> What the exercise asks
Entries follow. Give back exactly the lines starting at the one containing "C1: 3.3uF (plus" and ending at the one containing "SW1: switch (N1, N6) -> switch (+12V, N6)", and no other lines.

> Extracted entries
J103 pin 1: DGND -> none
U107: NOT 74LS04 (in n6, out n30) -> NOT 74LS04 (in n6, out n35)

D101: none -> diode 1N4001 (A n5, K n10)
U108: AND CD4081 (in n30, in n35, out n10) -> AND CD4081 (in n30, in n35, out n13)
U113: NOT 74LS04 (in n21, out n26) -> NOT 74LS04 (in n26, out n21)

--

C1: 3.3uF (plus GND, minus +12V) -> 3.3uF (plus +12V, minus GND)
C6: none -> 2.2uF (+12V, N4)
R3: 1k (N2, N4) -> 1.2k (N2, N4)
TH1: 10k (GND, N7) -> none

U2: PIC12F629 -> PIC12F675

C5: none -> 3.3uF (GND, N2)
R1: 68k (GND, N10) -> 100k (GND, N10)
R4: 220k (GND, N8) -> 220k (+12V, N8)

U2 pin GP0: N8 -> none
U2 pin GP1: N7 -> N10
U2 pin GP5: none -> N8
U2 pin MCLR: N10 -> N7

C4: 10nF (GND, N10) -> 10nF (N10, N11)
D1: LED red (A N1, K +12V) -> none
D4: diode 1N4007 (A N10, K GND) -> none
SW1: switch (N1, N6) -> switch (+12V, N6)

> Exercise solution
C1: 3.3uF (plus GND, minus +12V) -> 3.3uF (plus +12V, minus GND)
C6: none -> 2.2uF (+12V, N4)
R3: 1k (N2, N4) -> 1.2k (N2, N4)
TH1: 10k (GND, N7) -> none

U2: PIC12F629 -> PIC12F675

C5: none -> 3.3uF (GND, N2)
R1: 68k (GND, N10) -> 100k (GND, N10)
R4: 220k (GND, N8) -> 220k (+12V, N8)

U2 pin GP0: N8 -> none
U2 pin GP1: N7 -> N10
U2 pin GP5: none -> N8
U2 pin MCLR: N10 -> N7

C4: 10nF (GND, N10) -> 10nF (N10, N11)
D1: LED red (A N1, K +12V) -> none
D4: diode 1N4007 (A N10, K GND) -> none
SW1: switch (N1, N6) -> switch (+12V, N6)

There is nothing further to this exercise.